*** Supplied data

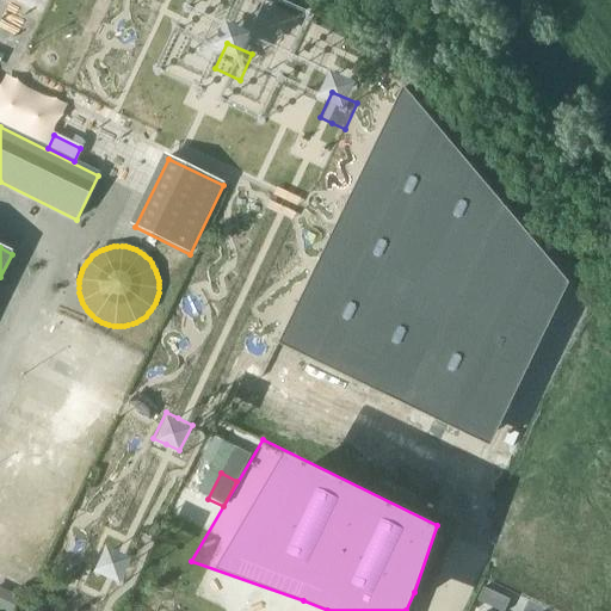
[(92,569),(118,581),(130,555),(117,549),(105,543),(92,569)]
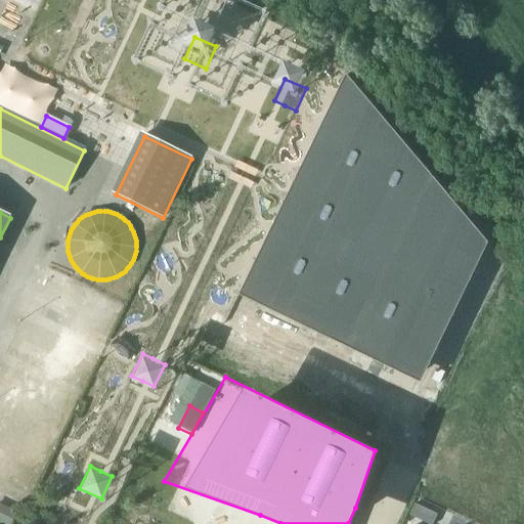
[(0,523),(10,523),(16,513),(0,505),(0,523)]
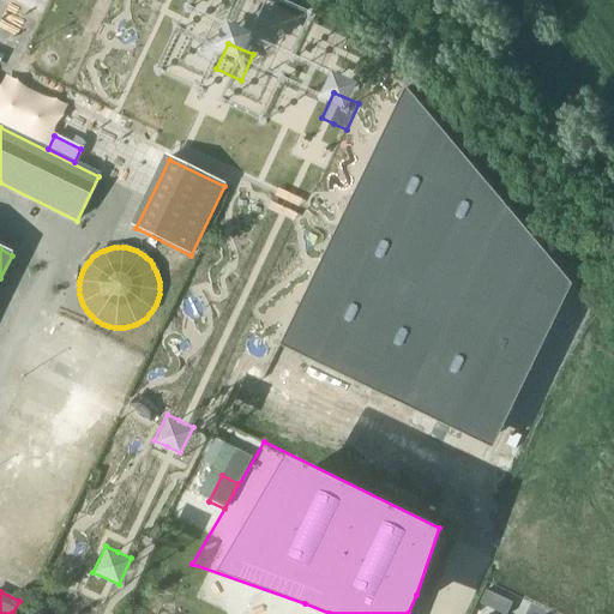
[(486,591),(479,606),(497,613),(507,613),(512,605),(486,591)]
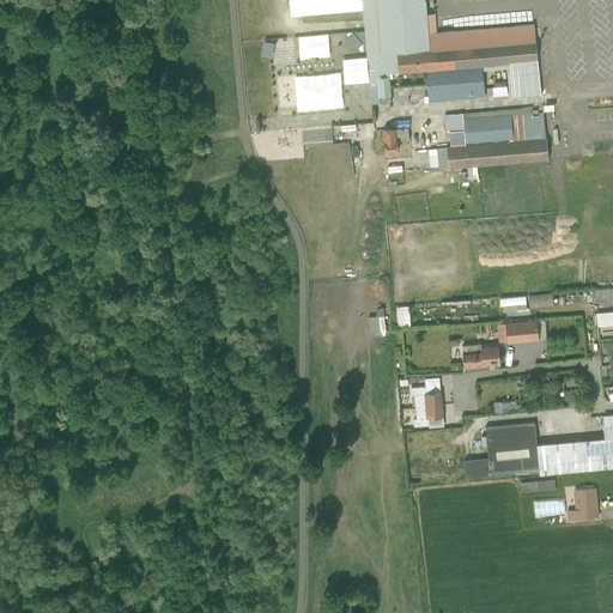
[(362,0),(369,85),(378,84),(380,96),(381,96),(381,105),(390,105),(389,96),(390,96),(389,78),(392,78),(392,73),(400,72),(400,73),(425,71),(429,102),(485,97),(483,66),(484,66),(484,71),(507,68),(509,96),(513,96),(513,97),(539,95),(533,24),(437,34),(435,12),(426,13),(425,0),(362,0)]
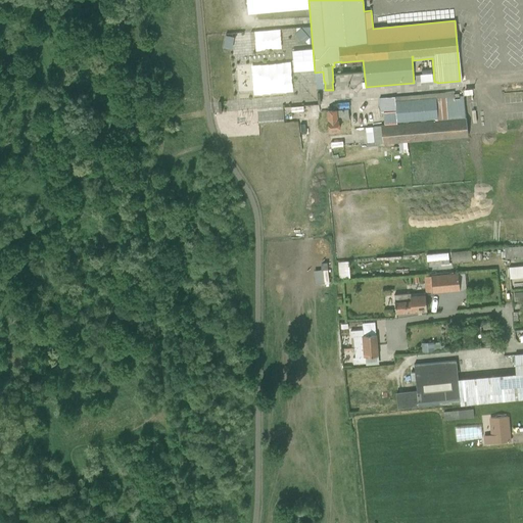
[(421,82),(432,81),(432,73),(420,74),(421,82)]
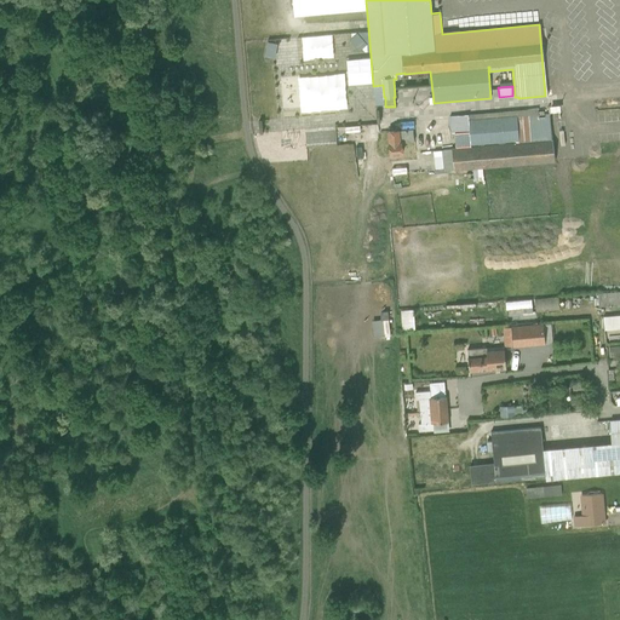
[(454,170),(454,171),(554,161),(549,113),(539,114),(539,108),(468,114),(469,116),(437,118),(440,143),(454,142),(453,122),(463,122),(464,132),(463,132),(464,147),(452,148),(452,149),(442,150),(443,170),(454,170)]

******

Output, exactly, all the records above; include no pictures.

**Task output:**
[(92,569),(118,581),(130,555),(117,549),(105,543),(92,569)]
[(0,523),(10,523),(16,513),(0,505),(0,523)]
[(486,591),(479,606),(497,613),(507,613),(512,605),(486,591)]
[(362,0),(369,85),(378,84),(380,96),(381,96),(381,105),(390,105),(389,96),(390,96),(389,78),(392,78),(392,73),(400,72),(400,73),(425,71),(429,102),(485,97),(483,66),(484,66),(484,71),(507,68),(509,96),(513,96),(513,97),(539,95),(533,24),(437,34),(435,12),(426,13),(425,0),(362,0)]
[(421,82),(432,81),(432,73),(420,74),(421,82)]
[(454,170),(454,171),(554,161),(549,113),(539,114),(539,108),(468,114),(469,116),(437,118),(440,143),(454,142),(453,122),(463,122),(464,132),(463,132),(464,147),(452,148),(452,149),(442,150),(443,170),(454,170)]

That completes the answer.